## Problem
Please repeat exactly the lines below from the line with "(255, 200) = (428, 255): grey" to the line with "camera: 80 degrees right, 0 degrees up", including both, and leave out every picture.

## Data listing

- - -

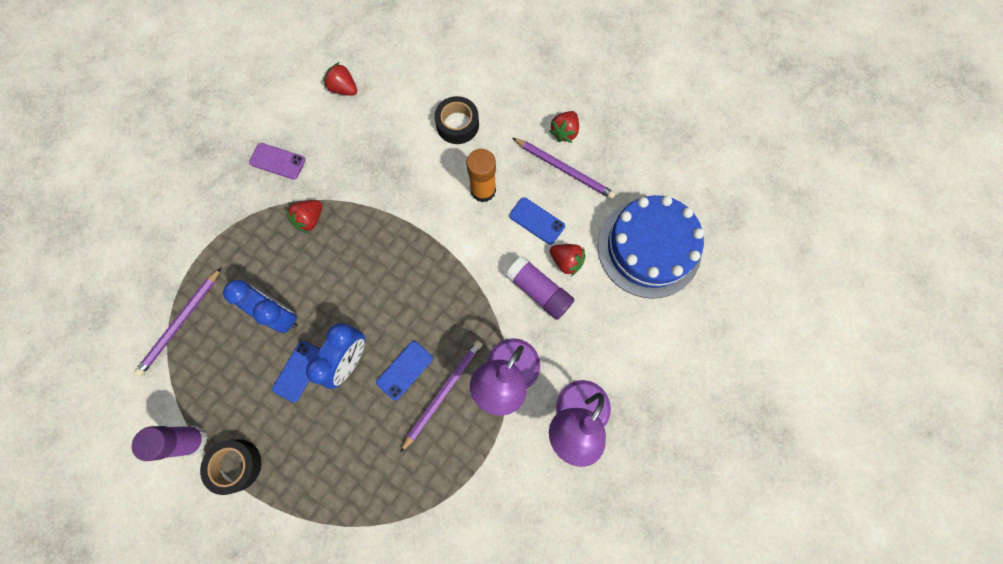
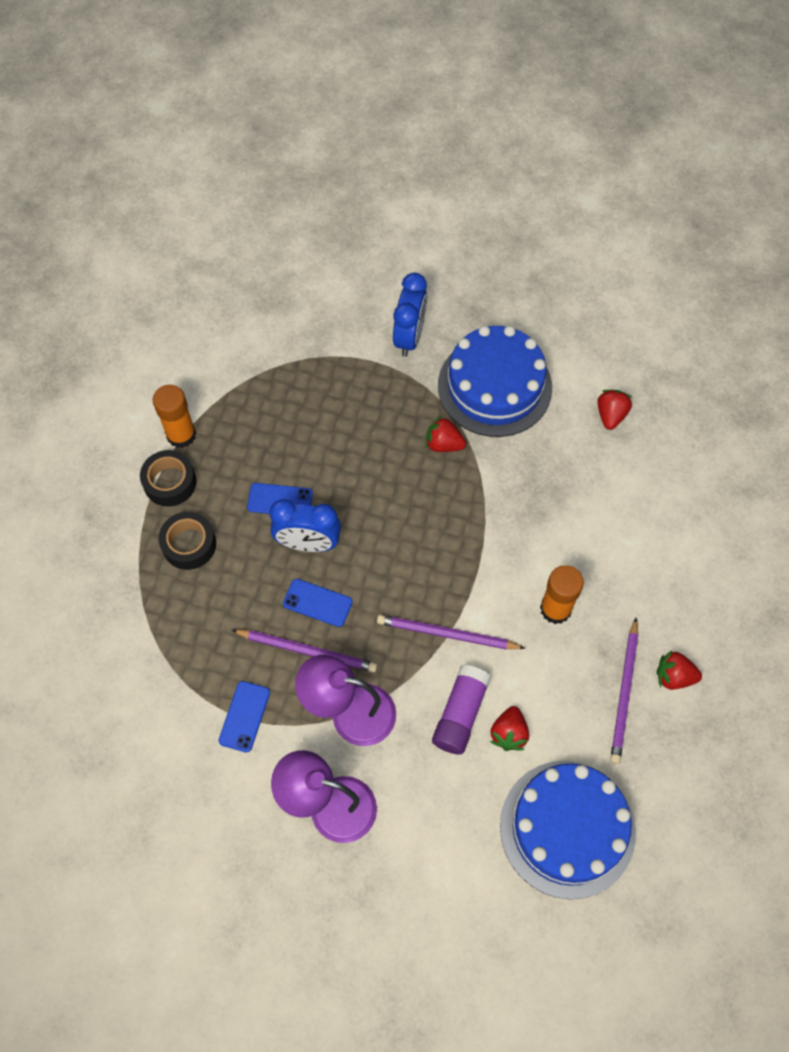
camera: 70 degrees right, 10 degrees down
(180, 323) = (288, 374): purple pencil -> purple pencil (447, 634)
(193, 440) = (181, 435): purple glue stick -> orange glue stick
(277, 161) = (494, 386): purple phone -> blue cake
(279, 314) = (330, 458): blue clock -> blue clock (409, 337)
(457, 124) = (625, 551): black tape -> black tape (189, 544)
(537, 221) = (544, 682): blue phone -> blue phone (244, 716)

- - -

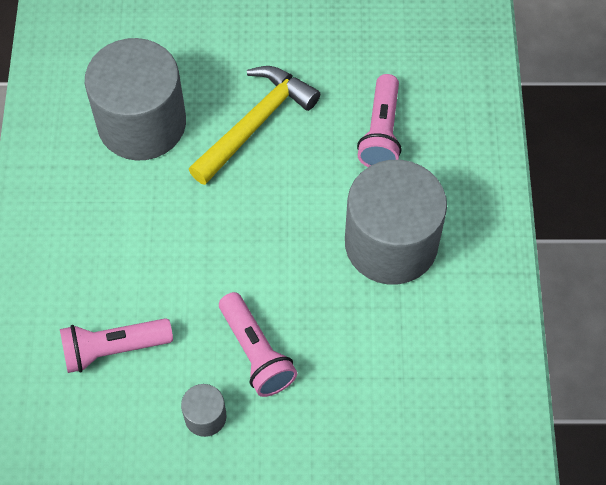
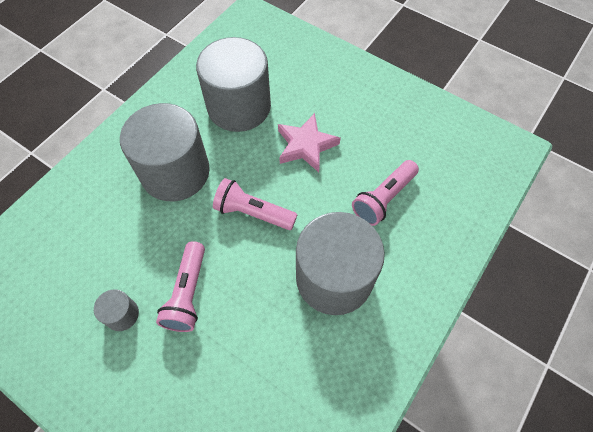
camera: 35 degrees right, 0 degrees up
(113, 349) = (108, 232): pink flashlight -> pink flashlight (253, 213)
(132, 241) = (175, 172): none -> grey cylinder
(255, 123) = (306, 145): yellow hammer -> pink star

- - -

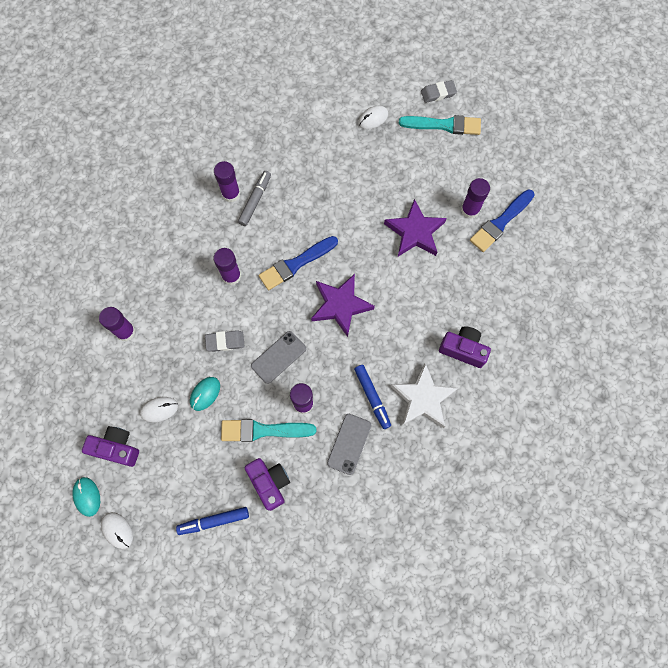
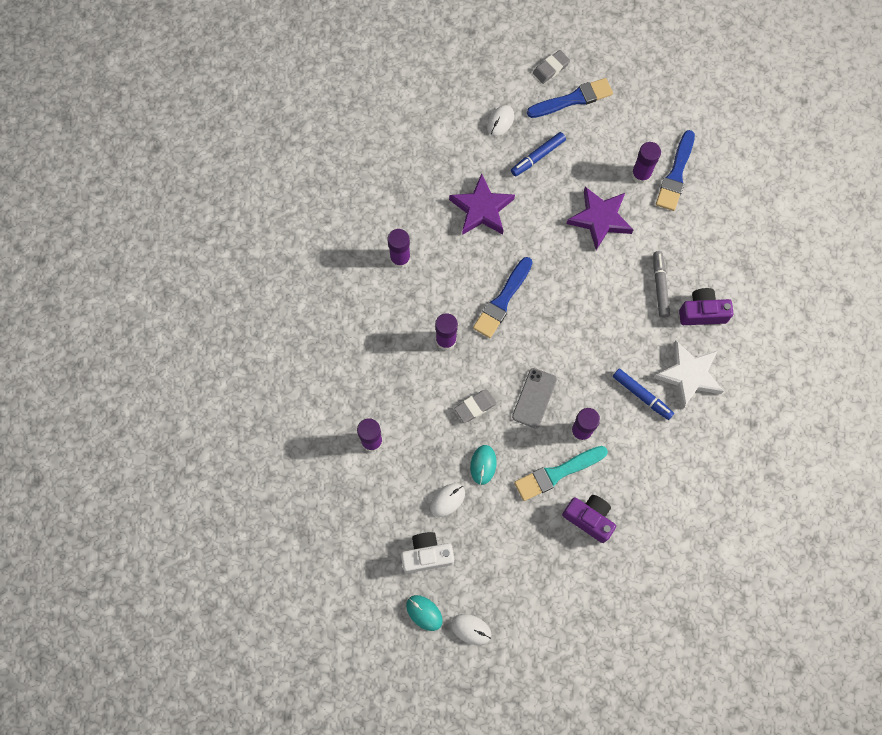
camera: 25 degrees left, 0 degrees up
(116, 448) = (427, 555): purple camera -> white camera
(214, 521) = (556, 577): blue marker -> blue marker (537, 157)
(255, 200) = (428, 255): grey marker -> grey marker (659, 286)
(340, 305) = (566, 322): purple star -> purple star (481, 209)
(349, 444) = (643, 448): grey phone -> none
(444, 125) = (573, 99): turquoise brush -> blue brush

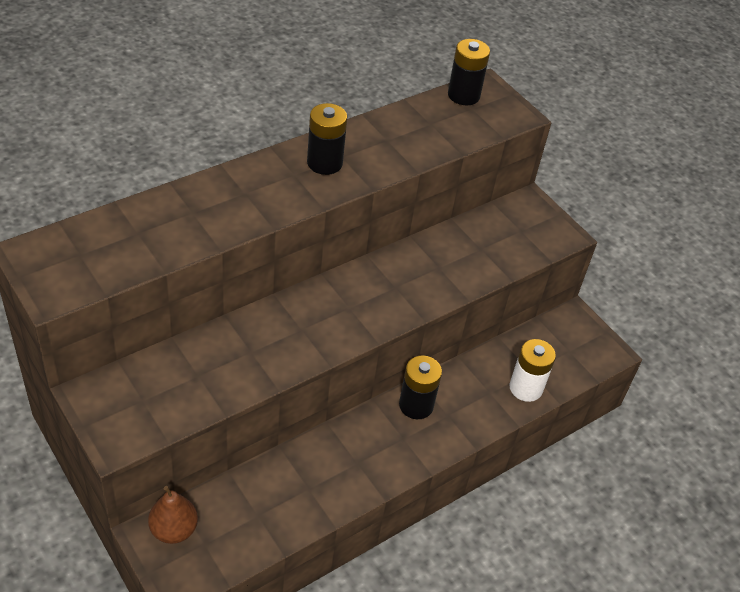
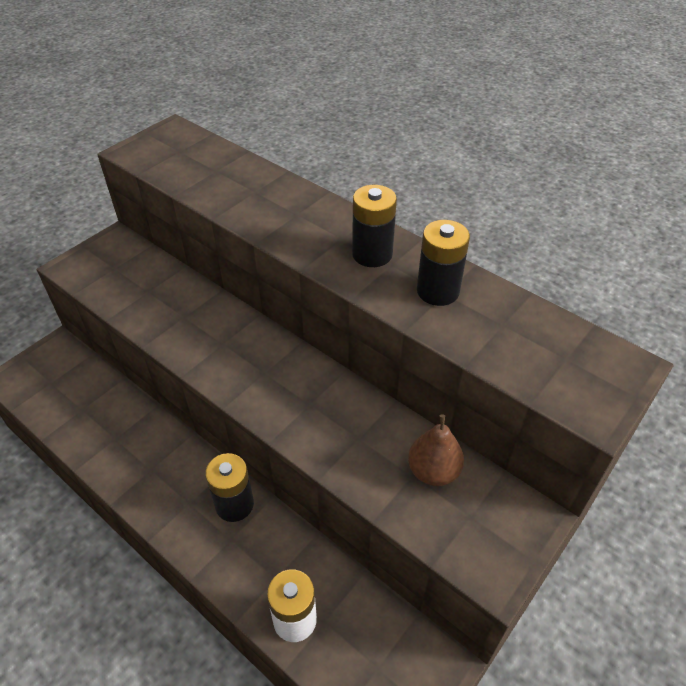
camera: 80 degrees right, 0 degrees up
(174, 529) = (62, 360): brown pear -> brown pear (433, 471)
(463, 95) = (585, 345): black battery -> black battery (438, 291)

- - -

## Finished exercise
(255, 200) = (428, 255): grey marker -> grey marker (659, 286)
(340, 305) = (566, 322): purple star -> purple star (481, 209)
(349, 444) = (643, 448): grey phone -> none
(444, 125) = (573, 99): turquoise brush -> blue brush

camera: 80 degrees right, 0 degrees up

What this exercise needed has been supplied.